What needs to be done: Switch "blackberries" to "raspberries" in the entries from the first one through the line holding "applauded (759, 1224)", inclusive, and give those lines again with everything else left as it is.

Entries taken from a collection
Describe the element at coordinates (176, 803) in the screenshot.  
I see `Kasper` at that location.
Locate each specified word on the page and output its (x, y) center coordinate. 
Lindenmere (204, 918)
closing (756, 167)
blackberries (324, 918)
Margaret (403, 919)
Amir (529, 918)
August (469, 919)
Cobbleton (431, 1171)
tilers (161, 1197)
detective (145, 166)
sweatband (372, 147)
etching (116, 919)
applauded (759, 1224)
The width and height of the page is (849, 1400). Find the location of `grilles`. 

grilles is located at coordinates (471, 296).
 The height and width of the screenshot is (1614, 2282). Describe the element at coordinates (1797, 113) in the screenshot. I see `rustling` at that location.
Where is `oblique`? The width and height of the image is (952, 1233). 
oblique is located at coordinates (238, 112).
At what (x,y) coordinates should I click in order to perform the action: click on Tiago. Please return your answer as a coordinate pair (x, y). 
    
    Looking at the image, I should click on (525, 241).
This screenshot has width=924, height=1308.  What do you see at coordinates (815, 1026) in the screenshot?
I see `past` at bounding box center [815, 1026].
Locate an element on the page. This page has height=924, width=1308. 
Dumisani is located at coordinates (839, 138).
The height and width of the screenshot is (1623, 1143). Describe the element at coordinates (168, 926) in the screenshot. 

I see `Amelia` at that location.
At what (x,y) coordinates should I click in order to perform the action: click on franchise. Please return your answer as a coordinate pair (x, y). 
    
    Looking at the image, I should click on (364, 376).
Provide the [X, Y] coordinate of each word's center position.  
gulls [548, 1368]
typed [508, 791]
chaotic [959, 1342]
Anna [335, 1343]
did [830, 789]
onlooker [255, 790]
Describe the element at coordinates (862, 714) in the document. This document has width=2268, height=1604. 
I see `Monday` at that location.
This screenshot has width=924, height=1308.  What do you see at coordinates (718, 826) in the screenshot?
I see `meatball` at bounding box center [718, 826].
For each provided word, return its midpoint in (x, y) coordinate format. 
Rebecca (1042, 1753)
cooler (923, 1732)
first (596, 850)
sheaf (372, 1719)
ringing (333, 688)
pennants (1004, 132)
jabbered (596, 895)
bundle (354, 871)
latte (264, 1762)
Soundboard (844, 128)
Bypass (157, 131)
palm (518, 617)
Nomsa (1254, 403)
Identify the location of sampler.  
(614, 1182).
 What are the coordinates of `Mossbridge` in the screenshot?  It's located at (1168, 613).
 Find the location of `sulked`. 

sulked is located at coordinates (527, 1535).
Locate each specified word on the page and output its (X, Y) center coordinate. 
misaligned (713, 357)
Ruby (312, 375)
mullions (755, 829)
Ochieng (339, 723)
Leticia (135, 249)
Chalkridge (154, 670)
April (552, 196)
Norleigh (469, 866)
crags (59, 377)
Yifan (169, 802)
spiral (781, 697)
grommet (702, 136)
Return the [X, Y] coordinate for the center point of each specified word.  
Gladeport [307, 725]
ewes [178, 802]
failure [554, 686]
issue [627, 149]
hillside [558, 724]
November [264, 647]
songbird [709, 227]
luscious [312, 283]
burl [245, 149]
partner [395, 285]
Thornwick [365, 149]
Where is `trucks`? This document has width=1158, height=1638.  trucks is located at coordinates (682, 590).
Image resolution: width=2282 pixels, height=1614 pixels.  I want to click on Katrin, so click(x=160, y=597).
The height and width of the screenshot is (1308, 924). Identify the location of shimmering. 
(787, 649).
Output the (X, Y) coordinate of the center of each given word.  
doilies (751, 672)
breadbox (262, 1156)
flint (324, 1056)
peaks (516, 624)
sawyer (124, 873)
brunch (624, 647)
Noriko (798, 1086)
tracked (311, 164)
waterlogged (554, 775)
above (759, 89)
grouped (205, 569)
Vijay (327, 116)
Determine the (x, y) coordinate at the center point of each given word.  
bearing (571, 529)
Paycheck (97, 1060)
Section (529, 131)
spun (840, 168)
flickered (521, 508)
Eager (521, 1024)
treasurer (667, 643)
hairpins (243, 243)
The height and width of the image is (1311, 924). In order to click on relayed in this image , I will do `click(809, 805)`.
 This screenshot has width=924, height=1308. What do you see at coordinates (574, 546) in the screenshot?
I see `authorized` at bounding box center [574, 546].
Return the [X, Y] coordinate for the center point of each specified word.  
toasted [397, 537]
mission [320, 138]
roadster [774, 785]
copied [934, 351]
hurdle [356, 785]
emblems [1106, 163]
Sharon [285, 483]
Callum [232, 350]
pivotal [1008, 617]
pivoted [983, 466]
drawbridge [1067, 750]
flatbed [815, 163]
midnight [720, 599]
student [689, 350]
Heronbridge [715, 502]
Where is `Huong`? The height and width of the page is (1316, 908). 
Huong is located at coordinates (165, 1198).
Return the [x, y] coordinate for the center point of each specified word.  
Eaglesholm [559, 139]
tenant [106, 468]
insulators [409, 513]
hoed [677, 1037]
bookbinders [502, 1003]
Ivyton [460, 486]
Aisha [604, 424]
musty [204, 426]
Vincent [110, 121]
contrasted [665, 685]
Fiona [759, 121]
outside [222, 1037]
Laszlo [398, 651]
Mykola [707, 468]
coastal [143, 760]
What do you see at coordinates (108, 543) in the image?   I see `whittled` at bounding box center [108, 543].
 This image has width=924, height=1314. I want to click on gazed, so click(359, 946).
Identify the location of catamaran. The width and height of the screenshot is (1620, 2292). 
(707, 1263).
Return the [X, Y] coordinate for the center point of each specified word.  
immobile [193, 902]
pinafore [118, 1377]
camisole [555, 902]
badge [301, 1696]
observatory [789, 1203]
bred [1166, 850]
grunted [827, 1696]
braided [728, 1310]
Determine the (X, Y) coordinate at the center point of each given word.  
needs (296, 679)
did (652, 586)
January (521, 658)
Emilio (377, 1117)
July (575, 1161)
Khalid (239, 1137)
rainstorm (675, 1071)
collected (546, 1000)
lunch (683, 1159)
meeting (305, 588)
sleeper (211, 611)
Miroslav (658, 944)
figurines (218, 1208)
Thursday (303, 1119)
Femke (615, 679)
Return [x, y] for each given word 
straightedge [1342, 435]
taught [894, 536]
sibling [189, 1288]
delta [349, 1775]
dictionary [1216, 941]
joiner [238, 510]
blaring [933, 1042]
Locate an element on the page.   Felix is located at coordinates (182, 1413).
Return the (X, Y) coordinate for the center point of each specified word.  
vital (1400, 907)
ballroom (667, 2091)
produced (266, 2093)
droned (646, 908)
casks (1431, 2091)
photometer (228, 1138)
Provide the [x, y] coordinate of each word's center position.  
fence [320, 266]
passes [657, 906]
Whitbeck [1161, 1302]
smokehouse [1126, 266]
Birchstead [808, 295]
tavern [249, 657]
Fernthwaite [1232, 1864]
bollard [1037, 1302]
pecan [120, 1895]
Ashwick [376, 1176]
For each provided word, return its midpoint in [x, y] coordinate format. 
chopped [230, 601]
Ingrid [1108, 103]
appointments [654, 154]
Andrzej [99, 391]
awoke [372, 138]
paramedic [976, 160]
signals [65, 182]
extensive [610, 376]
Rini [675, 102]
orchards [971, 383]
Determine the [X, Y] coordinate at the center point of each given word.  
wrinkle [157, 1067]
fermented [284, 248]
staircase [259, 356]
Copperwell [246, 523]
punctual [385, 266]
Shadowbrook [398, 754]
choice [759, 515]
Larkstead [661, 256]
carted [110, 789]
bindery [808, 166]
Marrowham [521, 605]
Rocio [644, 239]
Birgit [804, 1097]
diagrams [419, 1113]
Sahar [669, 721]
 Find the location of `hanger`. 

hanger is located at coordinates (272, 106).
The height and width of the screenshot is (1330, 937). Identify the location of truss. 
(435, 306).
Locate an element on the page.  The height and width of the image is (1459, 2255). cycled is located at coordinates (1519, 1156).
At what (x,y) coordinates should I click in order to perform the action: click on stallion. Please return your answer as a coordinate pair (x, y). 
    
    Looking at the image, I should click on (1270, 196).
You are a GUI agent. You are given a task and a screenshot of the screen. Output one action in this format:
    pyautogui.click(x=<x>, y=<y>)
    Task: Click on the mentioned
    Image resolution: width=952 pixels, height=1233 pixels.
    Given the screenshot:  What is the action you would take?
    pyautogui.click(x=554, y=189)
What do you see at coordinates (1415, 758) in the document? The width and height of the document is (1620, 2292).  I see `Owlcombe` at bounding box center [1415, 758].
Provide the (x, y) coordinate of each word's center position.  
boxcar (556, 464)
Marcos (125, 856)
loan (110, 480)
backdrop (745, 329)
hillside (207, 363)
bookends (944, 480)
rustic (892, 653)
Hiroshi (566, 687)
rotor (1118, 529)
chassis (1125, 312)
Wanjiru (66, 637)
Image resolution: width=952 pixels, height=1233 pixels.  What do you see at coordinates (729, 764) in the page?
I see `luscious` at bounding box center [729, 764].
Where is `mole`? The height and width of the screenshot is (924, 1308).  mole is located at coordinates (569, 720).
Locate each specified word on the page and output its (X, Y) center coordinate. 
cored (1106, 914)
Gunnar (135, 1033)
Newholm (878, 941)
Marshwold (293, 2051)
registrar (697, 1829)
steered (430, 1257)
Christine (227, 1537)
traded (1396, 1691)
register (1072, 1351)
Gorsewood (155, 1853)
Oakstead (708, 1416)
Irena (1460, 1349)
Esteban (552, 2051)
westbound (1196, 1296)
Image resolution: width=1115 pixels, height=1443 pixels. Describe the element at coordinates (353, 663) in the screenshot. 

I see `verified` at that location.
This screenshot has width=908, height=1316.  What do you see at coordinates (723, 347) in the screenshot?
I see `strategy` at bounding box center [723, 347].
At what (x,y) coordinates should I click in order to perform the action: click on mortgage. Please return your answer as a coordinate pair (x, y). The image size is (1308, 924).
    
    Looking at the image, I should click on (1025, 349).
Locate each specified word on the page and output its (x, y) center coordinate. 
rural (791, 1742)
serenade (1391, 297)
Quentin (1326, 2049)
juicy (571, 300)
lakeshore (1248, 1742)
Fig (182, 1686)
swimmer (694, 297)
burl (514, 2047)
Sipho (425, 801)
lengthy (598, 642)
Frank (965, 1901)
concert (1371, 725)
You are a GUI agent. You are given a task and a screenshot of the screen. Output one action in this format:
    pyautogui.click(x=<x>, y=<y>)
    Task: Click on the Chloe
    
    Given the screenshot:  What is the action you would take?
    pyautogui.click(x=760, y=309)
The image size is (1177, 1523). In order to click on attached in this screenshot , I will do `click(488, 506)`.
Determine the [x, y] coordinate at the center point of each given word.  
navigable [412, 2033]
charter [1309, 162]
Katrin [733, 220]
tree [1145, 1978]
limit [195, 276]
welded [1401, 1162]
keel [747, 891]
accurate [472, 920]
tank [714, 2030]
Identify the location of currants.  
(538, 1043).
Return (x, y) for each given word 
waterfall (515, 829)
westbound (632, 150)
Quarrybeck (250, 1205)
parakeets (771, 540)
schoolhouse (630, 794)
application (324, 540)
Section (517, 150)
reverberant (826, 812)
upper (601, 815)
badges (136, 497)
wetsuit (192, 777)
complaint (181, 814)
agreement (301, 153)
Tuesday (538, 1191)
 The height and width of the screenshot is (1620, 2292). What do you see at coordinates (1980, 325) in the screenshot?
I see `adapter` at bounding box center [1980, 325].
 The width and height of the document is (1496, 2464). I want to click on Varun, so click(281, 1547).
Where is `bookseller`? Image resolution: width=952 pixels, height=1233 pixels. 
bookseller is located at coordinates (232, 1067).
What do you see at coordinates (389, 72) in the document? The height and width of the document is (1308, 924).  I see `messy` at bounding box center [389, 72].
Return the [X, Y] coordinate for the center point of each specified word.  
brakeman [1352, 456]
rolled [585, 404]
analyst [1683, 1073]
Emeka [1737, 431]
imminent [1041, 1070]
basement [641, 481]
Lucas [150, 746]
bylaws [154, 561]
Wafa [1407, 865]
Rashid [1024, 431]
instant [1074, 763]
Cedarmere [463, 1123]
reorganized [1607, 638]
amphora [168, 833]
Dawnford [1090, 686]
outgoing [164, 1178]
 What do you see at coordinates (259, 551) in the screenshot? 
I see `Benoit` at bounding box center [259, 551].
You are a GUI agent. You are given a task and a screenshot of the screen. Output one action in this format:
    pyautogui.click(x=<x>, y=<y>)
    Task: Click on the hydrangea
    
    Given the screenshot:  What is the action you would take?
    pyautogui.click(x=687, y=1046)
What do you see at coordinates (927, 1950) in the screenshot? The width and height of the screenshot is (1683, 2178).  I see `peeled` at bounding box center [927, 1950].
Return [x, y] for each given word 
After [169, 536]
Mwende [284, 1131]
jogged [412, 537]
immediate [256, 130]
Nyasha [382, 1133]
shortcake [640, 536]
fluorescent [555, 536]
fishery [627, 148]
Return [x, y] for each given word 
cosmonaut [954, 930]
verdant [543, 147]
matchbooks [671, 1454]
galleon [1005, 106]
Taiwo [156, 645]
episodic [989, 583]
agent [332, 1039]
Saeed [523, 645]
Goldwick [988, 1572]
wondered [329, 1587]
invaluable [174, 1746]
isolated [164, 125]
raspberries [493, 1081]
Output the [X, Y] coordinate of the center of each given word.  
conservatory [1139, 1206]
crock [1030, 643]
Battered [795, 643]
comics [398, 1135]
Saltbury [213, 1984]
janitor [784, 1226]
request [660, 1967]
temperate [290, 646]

Answer to the problem:
Describe the element at coordinates (176, 803) in the screenshot.  
I see `Kasper` at that location.
Locate each specified word on the page and output its (x, y) center coordinate. 
Lindenmere (204, 918)
closing (756, 167)
raspberries (324, 918)
Margaret (403, 919)
Amir (529, 918)
August (469, 919)
Cobbleton (431, 1171)
tilers (161, 1197)
detective (145, 166)
sweatband (372, 147)
etching (116, 919)
applauded (759, 1224)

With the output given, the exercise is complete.